THE TASK | In the listing below, find the line containing "IR: KY-022 -> none" and the line containing "RGB3 pin B: D1 -> RX". Repeat exactly those two lines and every line between them.

GIVEN INFORMATION |
· · ·
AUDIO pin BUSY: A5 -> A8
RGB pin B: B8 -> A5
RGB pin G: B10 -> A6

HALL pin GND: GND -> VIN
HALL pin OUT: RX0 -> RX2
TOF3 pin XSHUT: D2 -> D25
· · ·
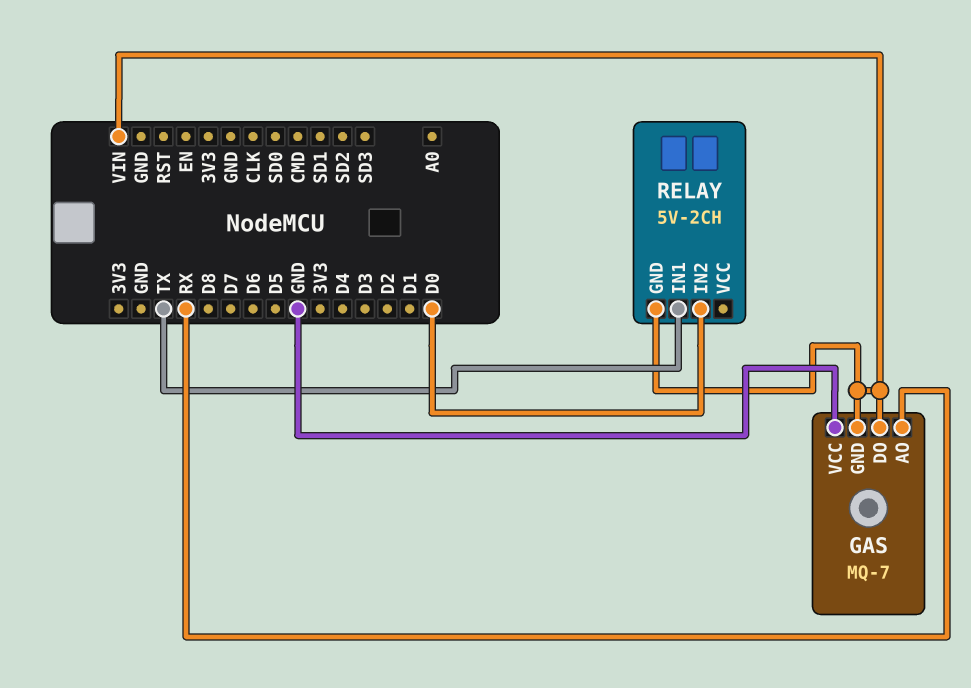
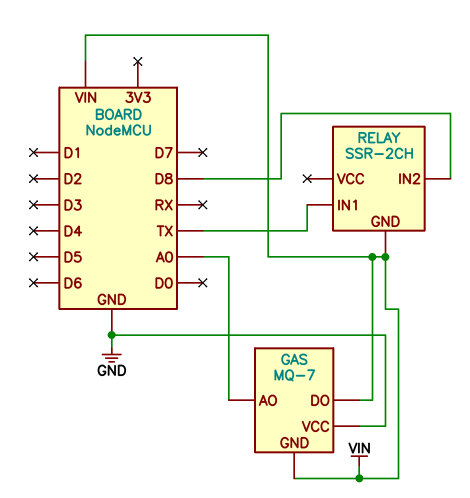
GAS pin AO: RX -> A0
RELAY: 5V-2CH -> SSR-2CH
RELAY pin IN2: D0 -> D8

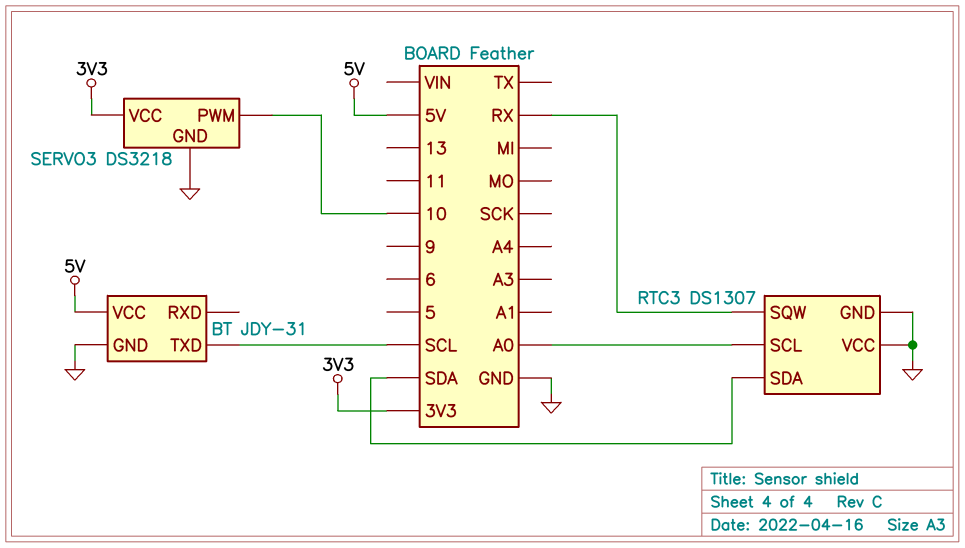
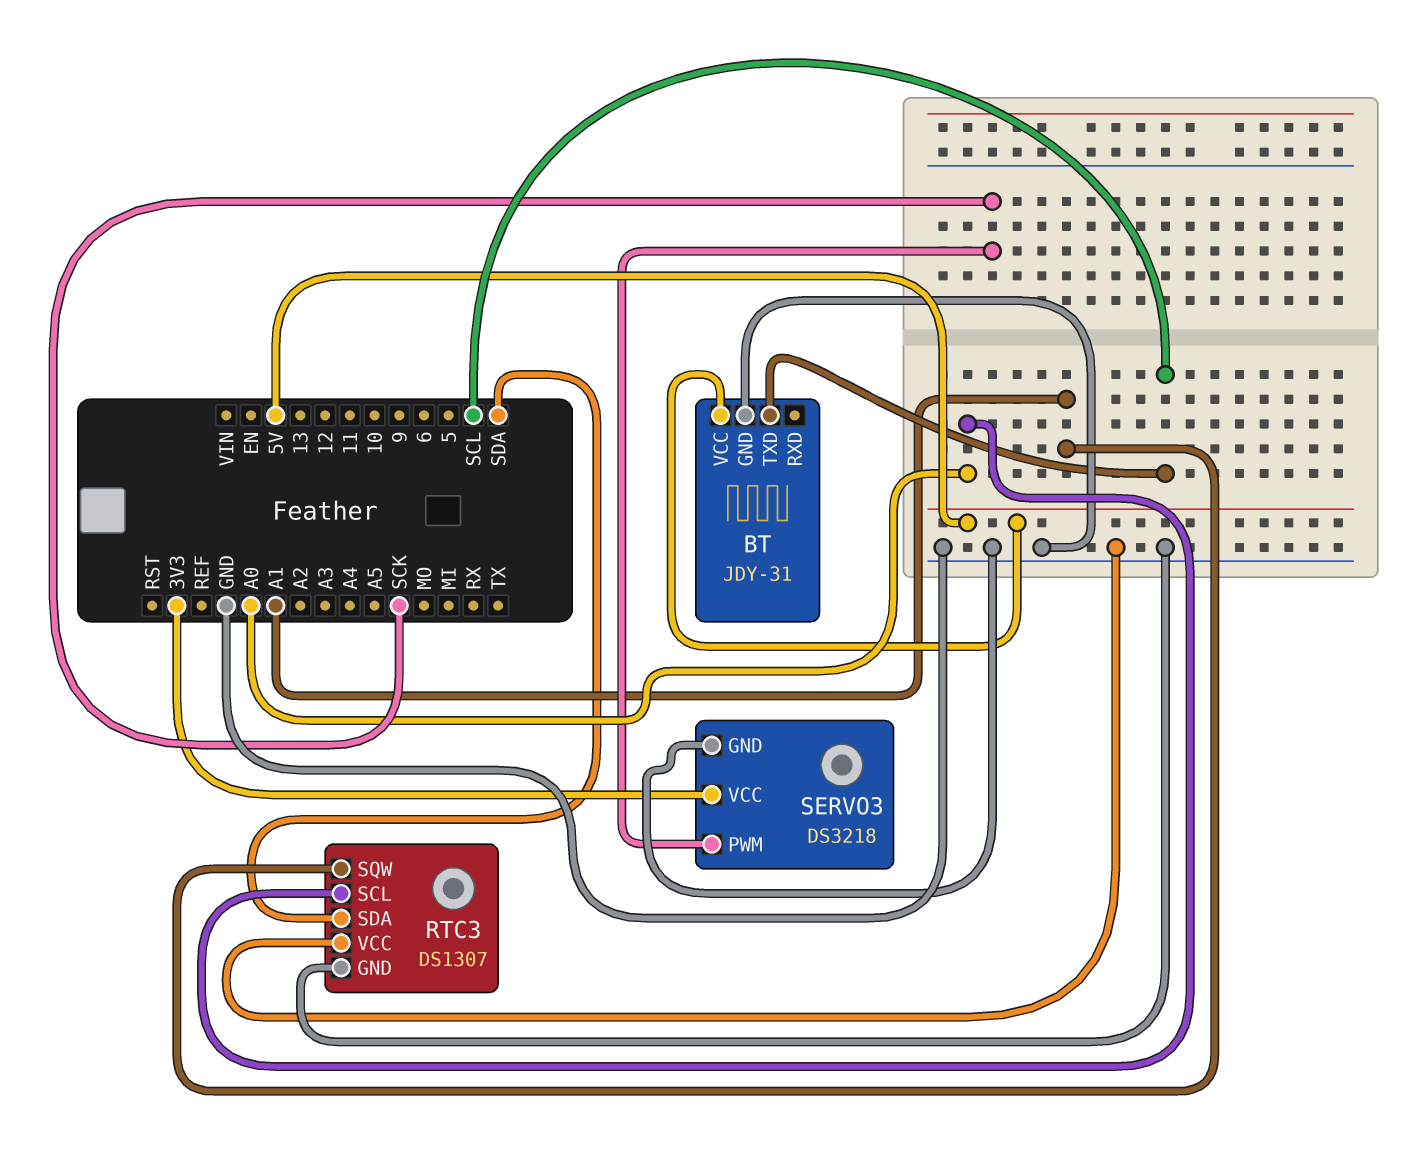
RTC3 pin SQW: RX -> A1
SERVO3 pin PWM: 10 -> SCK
· · ·
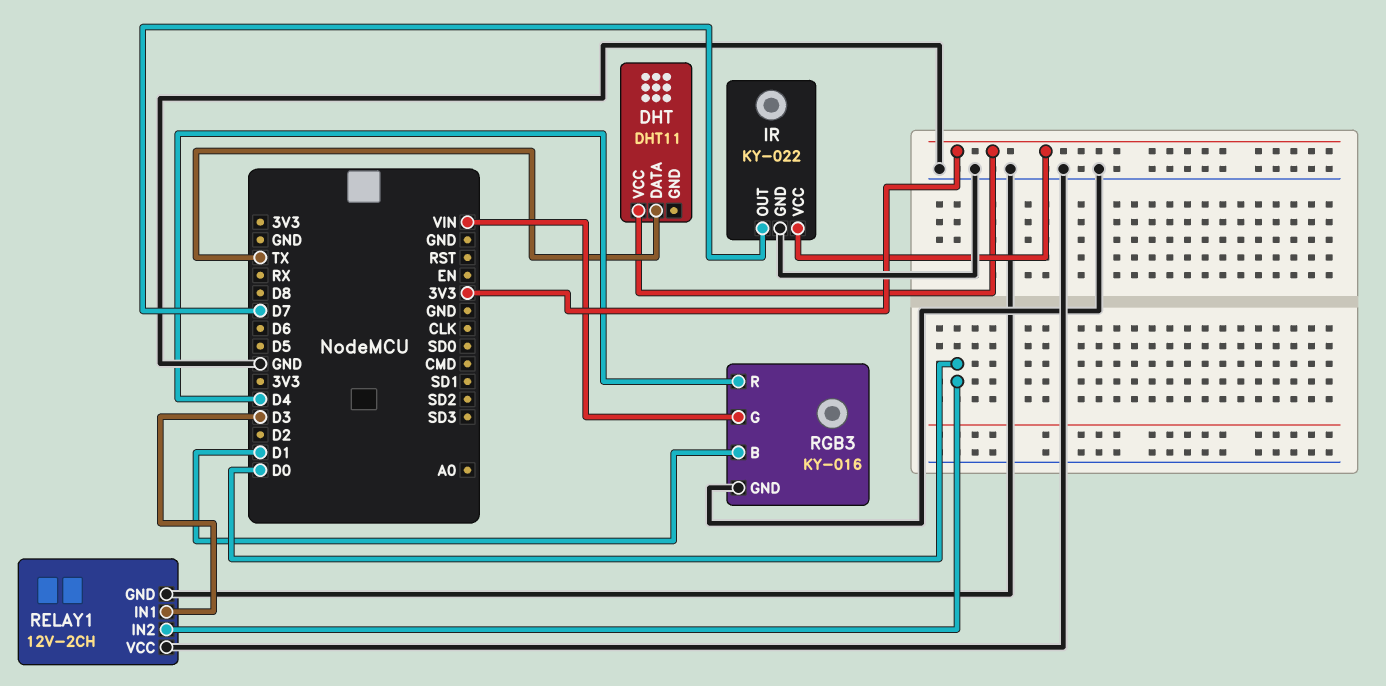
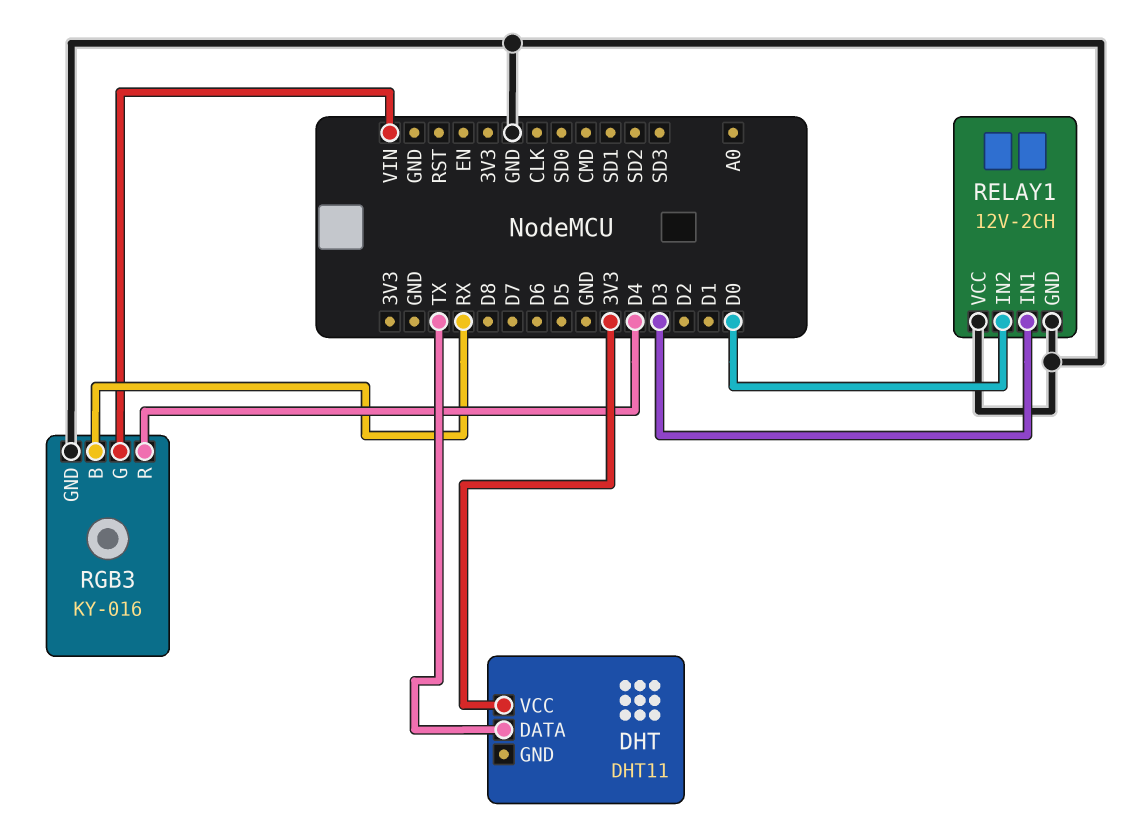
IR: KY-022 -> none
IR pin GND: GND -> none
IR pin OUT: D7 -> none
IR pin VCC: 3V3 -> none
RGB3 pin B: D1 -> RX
· · ·
TASK ANSWER |
IR: KY-022 -> none
IR pin GND: GND -> none
IR pin OUT: D7 -> none
IR pin VCC: 3V3 -> none
RGB3 pin B: D1 -> RX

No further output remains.